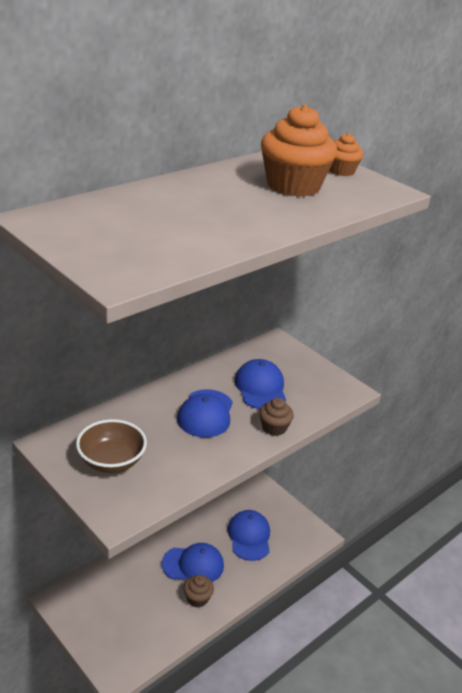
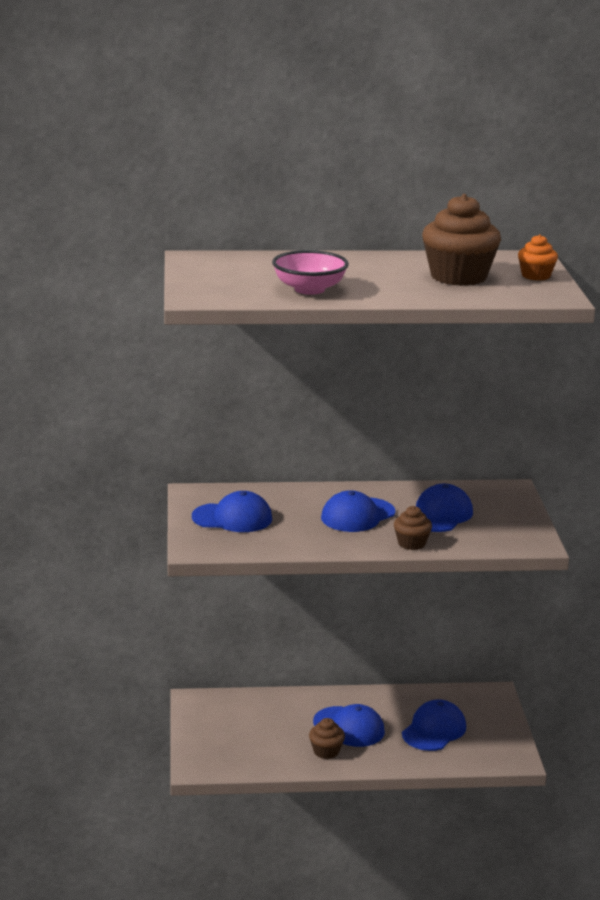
camera: 40 degrees right, 10 degrees down
(111, 461) = (232, 518): brown bowl -> blue cap
(205, 234) = (309, 289): none -> pink bowl
(293, 186) = (458, 277): orange cupcake -> brown cupcake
* * * * *
*WORK ITEM*: Copy the lines above exactly and exclude every image.

*TASK SOLUTION*:
camera: 40 degrees right, 10 degrees down
(111, 461) = (232, 518): brown bowl -> blue cap
(205, 234) = (309, 289): none -> pink bowl
(293, 186) = (458, 277): orange cupcake -> brown cupcake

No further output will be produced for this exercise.